● Your goal:
Restrict the output to the lines below starting at the one that contains "black brick B7 level" and ending at the one that contains "pink brick F2:F7", and restate them word for word, both ends included.

● Available data:

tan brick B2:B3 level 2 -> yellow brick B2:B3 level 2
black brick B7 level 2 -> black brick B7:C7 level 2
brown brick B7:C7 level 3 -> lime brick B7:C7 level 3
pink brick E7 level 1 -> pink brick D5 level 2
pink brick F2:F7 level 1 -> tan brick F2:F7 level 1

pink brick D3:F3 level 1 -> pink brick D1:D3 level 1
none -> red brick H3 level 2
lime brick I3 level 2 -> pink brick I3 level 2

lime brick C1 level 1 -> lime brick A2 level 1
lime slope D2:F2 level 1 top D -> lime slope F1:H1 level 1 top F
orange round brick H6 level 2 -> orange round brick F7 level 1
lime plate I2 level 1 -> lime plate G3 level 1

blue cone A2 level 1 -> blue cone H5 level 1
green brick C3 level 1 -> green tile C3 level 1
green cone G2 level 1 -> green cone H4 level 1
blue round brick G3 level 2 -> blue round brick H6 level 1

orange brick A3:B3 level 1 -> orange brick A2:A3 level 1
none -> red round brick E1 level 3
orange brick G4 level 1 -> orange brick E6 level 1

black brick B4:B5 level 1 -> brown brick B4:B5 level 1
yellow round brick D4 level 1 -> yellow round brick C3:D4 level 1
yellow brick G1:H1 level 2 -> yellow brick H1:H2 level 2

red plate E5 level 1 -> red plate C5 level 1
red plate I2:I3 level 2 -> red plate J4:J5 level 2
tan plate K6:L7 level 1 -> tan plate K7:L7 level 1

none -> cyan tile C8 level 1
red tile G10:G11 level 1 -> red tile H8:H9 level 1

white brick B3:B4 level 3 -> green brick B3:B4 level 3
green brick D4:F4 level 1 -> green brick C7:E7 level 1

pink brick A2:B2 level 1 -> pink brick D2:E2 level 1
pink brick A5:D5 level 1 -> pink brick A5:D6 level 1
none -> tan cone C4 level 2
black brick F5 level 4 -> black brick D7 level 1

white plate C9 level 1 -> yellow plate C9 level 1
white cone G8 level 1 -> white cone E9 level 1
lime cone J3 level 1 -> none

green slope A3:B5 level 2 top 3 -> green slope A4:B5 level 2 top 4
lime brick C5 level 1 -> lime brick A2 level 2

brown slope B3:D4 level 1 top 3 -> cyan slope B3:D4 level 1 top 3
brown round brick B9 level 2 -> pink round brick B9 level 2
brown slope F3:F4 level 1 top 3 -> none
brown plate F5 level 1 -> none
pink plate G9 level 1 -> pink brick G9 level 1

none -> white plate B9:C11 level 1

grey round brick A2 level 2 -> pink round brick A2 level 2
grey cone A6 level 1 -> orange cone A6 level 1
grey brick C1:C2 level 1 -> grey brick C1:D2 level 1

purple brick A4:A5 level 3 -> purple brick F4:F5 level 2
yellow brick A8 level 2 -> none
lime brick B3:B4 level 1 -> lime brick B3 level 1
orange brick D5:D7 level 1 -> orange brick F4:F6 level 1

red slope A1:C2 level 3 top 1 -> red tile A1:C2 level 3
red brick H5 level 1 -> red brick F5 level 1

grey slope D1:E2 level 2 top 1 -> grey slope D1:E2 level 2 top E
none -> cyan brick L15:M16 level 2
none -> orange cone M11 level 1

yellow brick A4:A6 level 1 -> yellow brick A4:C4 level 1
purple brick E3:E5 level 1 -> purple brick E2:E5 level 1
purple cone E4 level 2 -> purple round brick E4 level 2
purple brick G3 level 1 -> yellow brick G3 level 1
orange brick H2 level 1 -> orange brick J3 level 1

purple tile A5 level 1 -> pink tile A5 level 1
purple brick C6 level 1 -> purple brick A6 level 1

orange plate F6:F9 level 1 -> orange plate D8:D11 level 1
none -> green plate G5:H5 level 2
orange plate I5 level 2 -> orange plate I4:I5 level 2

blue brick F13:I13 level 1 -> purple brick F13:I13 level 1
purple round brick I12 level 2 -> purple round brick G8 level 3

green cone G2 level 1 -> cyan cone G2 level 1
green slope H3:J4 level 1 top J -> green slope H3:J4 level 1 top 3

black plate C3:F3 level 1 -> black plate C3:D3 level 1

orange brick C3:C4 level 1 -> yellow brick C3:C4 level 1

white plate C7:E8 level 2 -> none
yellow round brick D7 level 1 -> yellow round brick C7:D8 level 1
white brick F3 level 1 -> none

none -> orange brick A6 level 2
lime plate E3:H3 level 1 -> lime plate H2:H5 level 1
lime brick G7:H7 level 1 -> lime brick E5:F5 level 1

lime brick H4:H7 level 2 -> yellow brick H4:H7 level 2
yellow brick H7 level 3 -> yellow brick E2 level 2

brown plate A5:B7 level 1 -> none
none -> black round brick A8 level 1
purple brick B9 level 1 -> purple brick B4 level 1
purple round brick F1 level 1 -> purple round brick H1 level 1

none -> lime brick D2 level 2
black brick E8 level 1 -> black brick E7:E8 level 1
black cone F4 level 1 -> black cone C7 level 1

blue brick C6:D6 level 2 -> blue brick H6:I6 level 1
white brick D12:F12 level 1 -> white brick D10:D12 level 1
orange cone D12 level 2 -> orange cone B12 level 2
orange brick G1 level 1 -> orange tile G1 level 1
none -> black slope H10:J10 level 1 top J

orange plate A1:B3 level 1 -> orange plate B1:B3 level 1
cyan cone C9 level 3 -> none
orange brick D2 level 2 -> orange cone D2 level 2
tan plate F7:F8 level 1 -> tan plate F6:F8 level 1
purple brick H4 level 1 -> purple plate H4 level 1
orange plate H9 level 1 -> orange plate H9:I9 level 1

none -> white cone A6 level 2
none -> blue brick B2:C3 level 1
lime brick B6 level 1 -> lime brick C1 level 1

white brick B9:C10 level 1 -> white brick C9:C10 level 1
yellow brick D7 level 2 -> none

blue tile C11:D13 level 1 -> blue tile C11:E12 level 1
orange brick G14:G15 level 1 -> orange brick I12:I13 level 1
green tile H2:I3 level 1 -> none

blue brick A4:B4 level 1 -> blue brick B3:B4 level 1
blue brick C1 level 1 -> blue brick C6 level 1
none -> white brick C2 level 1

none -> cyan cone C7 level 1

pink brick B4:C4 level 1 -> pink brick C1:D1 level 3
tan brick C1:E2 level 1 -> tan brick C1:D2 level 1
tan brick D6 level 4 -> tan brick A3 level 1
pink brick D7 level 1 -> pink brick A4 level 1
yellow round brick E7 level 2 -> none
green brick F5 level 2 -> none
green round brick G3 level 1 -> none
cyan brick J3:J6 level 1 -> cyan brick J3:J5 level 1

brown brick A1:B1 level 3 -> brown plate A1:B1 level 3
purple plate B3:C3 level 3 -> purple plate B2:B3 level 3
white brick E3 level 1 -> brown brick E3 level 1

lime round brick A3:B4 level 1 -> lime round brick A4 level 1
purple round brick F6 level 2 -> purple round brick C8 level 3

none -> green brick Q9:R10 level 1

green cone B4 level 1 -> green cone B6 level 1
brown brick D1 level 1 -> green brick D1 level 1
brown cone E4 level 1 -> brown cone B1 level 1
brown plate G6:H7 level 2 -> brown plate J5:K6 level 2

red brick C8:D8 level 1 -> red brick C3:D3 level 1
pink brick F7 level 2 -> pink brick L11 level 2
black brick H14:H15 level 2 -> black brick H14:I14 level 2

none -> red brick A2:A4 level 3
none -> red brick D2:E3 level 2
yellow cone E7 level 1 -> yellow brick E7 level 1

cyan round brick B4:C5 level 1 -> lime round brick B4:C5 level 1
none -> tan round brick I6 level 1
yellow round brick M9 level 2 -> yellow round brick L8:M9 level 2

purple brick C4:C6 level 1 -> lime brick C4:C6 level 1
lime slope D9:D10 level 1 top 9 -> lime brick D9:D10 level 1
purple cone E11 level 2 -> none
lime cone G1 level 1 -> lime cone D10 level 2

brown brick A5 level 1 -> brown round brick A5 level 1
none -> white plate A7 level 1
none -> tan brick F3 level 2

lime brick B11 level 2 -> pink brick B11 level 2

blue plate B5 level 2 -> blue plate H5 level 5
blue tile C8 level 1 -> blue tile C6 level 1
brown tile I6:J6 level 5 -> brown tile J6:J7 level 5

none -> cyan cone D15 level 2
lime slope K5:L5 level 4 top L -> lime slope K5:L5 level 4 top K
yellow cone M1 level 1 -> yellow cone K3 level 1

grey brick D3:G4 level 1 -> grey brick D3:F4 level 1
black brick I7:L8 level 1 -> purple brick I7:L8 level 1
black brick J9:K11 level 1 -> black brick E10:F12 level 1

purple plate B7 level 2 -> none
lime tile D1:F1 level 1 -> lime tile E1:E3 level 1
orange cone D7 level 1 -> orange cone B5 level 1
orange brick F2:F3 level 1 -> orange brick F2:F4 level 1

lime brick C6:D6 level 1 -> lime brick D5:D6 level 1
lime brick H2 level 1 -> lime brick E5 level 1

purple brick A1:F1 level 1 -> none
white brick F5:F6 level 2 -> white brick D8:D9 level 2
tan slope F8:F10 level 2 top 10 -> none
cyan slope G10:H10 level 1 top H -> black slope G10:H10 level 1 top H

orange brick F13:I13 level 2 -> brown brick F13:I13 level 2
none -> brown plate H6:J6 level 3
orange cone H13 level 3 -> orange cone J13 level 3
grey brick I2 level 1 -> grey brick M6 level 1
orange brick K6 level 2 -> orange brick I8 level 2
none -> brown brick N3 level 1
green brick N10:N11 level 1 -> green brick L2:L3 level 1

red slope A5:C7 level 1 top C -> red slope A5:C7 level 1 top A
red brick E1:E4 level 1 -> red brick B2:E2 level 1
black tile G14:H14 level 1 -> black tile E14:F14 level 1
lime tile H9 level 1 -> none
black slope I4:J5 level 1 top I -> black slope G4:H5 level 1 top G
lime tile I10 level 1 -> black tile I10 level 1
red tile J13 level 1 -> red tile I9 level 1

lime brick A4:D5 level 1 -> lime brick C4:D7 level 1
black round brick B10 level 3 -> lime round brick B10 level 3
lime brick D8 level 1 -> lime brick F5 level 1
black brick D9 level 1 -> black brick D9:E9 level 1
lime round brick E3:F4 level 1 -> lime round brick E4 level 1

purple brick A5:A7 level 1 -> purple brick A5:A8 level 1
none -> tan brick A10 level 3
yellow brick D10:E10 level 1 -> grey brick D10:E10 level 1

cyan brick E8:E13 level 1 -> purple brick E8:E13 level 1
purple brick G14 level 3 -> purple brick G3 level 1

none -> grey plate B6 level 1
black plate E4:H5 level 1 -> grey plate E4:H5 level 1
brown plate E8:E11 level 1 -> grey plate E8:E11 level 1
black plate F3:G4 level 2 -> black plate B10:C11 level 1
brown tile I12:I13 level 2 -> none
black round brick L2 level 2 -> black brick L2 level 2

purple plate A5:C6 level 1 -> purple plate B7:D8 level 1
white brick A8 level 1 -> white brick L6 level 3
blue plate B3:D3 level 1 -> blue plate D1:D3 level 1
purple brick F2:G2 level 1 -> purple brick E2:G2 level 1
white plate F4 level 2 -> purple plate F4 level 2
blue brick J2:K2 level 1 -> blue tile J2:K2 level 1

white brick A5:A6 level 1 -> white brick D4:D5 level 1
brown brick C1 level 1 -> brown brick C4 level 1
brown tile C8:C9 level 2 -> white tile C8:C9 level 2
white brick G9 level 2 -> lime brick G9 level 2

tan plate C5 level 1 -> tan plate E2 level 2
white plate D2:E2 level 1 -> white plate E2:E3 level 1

● Answer for the task:
black brick B7 level 2 -> black brick B7:C7 level 2
brown brick B7:C7 level 3 -> lime brick B7:C7 level 3
pink brick E7 level 1 -> pink brick D5 level 2
pink brick F2:F7 level 1 -> tan brick F2:F7 level 1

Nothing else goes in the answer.